Information given =>
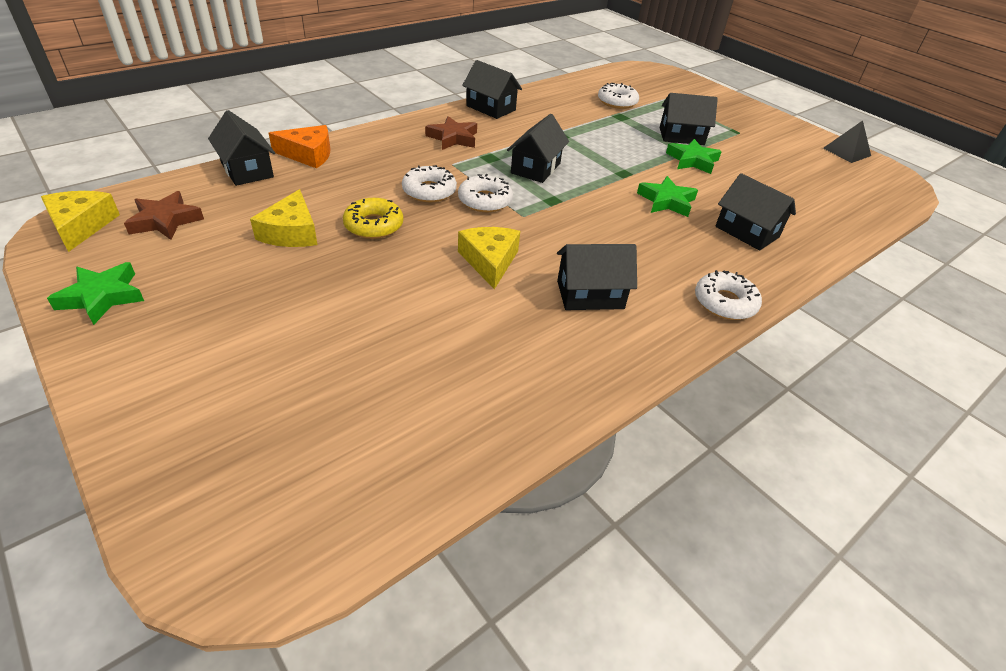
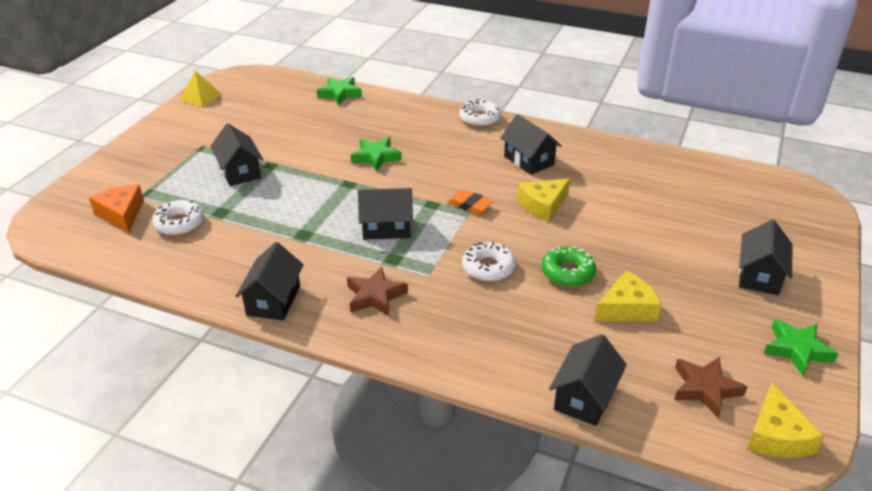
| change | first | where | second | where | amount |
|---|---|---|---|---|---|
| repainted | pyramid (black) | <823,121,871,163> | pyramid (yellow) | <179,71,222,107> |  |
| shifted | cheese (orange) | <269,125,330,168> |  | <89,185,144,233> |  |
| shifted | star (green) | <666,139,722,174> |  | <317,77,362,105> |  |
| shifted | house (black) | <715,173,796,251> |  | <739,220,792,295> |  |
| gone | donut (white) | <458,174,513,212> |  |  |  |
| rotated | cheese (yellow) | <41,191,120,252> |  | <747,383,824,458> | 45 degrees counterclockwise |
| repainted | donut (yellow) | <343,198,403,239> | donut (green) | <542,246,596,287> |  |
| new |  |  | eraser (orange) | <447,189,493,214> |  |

What the exercise asks =>
Beginning at the line that contains "gone | donut" and ending at the last line above, copy each line without any change.

Task response =>
| gone | donut (white) | <458,174,513,212> |  |  |  |
| rotated | cheese (yellow) | <41,191,120,252> |  | <747,383,824,458> | 45 degrees counterclockwise |
| repainted | donut (yellow) | <343,198,403,239> | donut (green) | <542,246,596,287> |  |
| new |  |  | eraser (orange) | <447,189,493,214> |  |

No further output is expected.